**Scene edit records:**
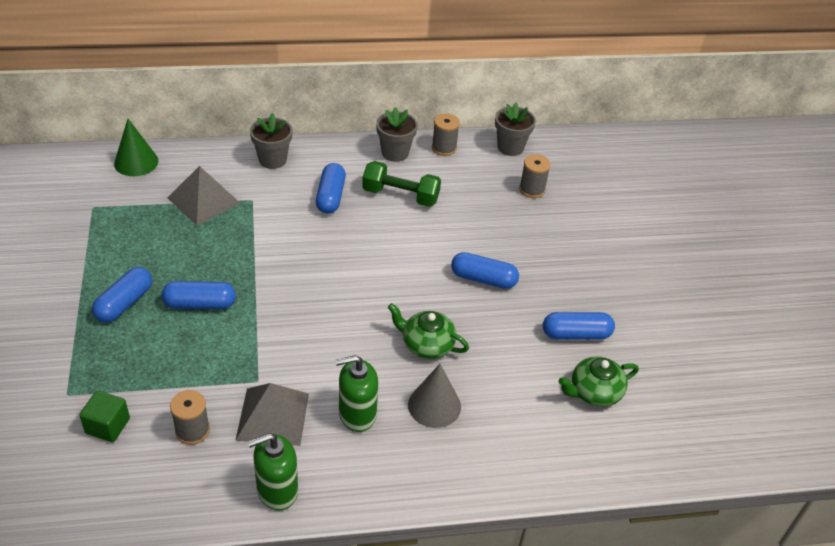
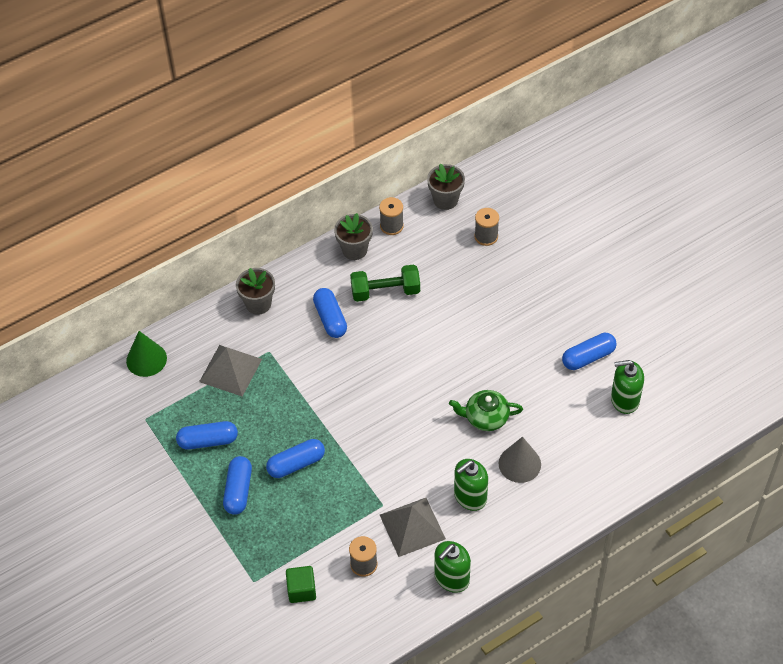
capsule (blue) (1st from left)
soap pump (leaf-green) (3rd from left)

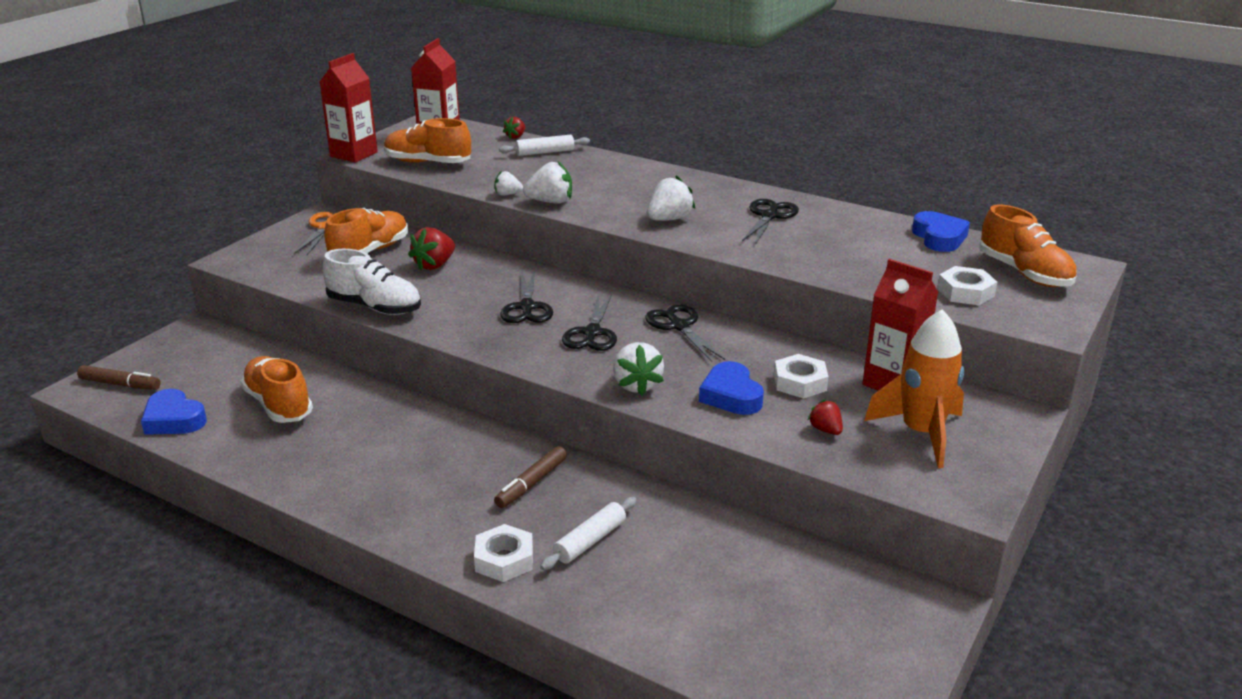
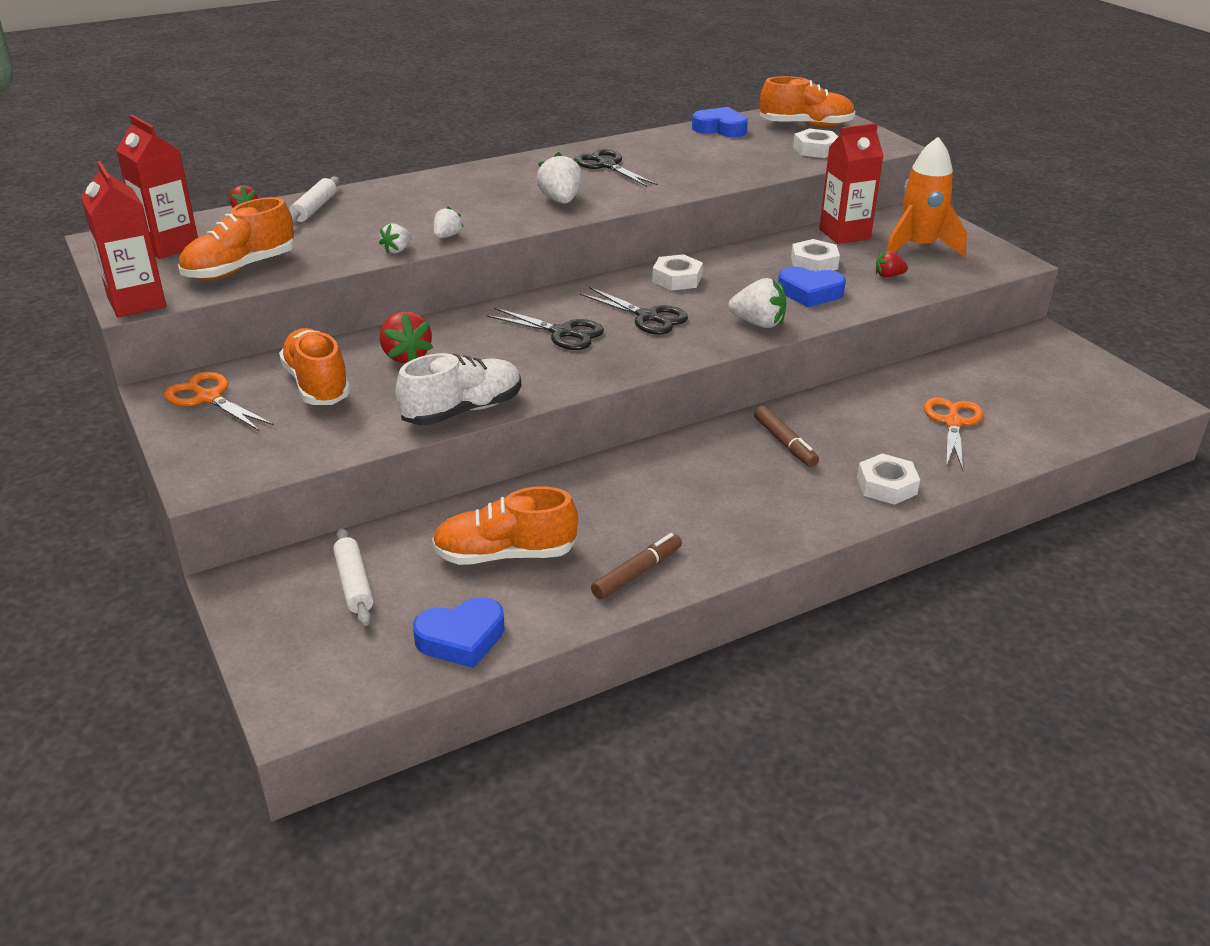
pastry roller (snow-white) (2nd from left)
toy strawberry (snow-white) (2nd from left)
felt pen (dark brown) (1st from left)
hex nut (snow-white) (1st from left)
pair of scissors (orange) (2nd from left)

**Task goal:**
Please copy out the entries above exactly as they appear, but skip their images.

**Written solution:**
capsule (blue) (1st from left)
soap pump (leaf-green) (3rd from left)

pastry roller (snow-white) (2nd from left)
toy strawberry (snow-white) (2nd from left)
felt pen (dark brown) (1st from left)
hex nut (snow-white) (1st from left)
pair of scissors (orange) (2nd from left)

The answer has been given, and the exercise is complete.